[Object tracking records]
---+---
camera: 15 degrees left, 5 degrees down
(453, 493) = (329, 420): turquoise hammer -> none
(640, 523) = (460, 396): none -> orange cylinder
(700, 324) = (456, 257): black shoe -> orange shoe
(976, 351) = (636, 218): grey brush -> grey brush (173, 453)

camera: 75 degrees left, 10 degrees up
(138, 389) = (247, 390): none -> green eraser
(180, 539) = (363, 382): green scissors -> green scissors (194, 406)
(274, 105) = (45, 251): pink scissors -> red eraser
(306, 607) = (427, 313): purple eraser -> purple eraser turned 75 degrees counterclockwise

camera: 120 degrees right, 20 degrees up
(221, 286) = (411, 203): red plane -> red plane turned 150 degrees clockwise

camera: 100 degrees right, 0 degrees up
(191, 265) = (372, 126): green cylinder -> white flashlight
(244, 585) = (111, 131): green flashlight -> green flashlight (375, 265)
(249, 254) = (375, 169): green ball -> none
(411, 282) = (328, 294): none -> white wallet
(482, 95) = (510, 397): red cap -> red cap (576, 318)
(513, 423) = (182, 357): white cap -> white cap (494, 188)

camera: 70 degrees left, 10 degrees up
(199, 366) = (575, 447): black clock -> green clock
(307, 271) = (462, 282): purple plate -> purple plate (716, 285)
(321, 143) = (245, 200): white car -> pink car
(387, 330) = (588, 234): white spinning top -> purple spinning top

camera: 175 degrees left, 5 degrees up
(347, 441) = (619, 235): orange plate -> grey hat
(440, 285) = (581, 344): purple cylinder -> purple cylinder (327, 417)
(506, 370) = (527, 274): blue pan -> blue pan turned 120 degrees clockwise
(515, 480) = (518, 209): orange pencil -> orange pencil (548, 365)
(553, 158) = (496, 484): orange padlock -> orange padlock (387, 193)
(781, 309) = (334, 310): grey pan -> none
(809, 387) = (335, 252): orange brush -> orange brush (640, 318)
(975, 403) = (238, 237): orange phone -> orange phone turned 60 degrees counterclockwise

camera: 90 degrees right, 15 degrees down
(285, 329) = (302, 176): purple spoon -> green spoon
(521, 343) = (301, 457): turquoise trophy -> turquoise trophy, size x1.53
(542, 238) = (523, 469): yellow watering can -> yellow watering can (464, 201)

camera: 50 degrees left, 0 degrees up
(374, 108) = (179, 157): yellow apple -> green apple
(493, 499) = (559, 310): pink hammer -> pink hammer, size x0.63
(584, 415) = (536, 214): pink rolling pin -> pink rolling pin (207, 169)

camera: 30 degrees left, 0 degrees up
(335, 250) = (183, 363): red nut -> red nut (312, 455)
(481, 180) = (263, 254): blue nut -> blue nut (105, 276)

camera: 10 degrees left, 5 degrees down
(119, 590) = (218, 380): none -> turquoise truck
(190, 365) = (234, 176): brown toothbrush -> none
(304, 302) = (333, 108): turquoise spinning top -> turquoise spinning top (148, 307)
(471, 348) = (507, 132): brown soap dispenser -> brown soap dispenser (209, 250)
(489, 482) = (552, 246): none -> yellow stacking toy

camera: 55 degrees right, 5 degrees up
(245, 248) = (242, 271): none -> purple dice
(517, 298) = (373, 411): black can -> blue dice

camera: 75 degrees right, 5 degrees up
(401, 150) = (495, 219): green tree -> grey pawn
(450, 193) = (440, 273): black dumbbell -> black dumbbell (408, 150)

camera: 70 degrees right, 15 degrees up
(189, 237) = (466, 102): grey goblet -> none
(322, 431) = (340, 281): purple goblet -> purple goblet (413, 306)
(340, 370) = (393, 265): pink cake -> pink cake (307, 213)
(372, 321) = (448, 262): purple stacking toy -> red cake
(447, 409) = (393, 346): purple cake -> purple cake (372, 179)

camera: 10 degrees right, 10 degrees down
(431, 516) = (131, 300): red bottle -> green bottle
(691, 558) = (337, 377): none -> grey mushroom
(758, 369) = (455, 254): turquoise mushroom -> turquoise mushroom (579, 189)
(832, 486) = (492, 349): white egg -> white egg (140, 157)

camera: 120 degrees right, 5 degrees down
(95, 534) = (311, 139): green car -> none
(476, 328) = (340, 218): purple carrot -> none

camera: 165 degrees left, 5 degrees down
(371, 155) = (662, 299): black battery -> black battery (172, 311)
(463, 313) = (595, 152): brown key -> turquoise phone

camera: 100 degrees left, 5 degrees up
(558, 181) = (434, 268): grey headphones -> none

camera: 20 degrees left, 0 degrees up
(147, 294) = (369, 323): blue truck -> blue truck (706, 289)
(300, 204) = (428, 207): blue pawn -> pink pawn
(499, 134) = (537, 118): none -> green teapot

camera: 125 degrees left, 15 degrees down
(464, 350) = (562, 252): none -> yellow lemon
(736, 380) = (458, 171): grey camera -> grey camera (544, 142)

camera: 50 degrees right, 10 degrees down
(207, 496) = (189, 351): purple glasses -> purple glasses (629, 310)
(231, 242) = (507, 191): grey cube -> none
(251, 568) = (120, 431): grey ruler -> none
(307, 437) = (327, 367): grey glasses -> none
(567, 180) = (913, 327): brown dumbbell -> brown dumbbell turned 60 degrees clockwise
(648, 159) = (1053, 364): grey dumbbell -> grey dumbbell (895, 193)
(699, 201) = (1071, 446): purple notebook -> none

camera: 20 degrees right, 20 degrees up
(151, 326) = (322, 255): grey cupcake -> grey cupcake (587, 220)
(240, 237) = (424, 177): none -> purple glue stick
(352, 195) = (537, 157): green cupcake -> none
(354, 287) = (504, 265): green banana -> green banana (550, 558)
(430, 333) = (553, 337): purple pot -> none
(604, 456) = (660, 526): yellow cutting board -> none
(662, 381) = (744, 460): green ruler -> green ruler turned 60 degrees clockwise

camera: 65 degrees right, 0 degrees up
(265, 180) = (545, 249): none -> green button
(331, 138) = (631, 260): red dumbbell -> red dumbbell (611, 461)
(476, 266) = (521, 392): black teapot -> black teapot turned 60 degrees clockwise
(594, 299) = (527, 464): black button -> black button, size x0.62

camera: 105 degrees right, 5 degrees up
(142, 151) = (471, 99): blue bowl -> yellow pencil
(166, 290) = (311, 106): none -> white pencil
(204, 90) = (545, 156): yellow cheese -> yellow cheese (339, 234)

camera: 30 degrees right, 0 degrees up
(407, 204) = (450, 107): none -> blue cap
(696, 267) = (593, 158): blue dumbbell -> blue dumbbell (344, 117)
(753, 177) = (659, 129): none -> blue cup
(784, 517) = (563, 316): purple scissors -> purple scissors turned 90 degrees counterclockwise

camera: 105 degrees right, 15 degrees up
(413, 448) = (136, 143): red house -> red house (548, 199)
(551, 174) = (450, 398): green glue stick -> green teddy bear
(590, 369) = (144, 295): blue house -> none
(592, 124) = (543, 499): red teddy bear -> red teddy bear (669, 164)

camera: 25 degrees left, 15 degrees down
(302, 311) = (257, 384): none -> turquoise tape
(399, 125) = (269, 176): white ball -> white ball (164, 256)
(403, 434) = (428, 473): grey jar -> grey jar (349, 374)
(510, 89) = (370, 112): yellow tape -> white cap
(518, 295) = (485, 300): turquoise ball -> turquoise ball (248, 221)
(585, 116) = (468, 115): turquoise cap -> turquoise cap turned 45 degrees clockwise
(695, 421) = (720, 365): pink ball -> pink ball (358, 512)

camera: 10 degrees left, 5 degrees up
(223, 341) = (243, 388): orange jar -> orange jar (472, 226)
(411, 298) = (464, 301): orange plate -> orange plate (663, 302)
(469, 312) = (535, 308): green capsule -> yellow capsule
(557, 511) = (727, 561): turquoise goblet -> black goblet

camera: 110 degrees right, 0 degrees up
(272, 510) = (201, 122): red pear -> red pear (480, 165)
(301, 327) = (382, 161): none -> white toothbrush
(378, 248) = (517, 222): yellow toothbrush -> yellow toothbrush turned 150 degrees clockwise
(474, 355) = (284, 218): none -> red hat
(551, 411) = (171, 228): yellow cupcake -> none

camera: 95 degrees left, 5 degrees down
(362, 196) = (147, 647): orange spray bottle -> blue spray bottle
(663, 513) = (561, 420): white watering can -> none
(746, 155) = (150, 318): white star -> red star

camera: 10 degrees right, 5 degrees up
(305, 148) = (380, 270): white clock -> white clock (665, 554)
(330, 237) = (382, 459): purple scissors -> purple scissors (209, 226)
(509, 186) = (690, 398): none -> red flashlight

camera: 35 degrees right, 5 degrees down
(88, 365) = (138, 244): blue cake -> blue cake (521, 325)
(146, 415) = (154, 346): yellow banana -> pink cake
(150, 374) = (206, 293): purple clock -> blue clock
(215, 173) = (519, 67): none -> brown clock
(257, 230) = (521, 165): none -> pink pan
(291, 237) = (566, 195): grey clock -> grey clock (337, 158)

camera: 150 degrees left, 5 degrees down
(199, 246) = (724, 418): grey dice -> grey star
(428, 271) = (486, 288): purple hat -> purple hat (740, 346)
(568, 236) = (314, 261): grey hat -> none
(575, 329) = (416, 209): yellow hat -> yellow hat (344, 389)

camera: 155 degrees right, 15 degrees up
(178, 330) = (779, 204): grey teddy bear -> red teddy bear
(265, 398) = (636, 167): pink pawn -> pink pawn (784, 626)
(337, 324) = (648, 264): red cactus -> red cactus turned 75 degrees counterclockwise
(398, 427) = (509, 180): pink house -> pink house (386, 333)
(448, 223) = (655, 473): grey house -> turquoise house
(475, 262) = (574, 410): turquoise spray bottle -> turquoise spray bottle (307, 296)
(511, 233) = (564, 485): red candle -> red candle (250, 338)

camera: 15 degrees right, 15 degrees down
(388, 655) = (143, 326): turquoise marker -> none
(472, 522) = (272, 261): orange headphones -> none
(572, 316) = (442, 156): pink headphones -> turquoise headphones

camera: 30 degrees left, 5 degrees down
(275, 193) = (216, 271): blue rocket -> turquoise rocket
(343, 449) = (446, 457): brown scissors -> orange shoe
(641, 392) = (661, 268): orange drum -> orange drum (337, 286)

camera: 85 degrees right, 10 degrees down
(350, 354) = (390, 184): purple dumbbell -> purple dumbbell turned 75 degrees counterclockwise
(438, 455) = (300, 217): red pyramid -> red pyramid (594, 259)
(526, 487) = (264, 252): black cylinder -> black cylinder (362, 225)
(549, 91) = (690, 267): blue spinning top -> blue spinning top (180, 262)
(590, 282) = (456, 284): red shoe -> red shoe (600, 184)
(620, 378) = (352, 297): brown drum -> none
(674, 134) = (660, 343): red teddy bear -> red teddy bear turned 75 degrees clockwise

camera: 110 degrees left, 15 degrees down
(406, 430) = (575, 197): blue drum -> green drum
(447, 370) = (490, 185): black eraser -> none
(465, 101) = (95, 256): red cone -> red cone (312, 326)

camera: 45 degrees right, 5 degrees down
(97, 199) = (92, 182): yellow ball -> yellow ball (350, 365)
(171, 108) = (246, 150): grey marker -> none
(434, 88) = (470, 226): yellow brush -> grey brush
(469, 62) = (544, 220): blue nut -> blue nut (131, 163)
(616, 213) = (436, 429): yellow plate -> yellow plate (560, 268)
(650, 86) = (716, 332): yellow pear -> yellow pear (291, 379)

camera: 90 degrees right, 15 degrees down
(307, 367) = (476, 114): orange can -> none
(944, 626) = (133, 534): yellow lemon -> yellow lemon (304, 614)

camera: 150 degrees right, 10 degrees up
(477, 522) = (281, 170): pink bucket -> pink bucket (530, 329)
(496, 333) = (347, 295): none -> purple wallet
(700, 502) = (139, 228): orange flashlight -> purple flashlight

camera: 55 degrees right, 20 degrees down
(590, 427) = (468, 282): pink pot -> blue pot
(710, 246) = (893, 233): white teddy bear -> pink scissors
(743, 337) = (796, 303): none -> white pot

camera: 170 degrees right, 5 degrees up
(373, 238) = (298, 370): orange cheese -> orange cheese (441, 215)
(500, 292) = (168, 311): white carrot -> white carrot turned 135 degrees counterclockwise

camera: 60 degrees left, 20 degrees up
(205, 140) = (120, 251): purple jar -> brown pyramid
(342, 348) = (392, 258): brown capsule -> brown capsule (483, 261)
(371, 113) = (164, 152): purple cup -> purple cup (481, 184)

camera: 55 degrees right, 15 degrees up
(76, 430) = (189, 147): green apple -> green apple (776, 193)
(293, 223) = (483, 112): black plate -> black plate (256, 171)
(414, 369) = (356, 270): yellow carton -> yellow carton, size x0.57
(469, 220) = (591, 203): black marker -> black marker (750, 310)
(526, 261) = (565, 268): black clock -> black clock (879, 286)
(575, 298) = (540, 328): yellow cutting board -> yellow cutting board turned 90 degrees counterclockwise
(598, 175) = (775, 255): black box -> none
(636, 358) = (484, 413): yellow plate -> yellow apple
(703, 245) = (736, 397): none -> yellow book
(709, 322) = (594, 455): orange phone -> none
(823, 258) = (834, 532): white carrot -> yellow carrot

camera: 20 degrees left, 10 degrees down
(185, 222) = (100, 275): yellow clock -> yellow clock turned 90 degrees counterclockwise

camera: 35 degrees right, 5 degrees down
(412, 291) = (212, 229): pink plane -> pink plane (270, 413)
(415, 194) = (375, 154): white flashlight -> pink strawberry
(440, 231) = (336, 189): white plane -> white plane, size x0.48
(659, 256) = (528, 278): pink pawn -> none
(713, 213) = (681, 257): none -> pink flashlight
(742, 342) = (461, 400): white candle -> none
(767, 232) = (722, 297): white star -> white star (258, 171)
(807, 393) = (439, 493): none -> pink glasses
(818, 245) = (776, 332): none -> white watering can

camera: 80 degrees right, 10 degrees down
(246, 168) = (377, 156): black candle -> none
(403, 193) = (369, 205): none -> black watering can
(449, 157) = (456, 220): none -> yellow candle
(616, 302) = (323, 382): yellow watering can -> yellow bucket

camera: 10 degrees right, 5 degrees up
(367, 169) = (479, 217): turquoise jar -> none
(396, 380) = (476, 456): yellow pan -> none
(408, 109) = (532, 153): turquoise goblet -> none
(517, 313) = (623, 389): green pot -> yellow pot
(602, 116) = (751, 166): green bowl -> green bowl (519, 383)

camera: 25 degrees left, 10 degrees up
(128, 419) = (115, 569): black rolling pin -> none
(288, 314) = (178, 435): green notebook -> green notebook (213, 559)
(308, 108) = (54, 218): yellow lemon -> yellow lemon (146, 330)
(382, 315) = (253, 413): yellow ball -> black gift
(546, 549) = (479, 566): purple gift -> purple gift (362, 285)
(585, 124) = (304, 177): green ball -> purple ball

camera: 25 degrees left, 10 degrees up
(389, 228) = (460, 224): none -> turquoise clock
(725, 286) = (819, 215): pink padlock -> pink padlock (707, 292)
---+---
Scan the lines above for the word "board". Return each one that has it.

- **Completed task**:
(604, 456) = (660, 526): yellow cutting board -> none
(575, 298) = (540, 328): yellow cutting board -> yellow cutting board turned 90 degrees counterclockwise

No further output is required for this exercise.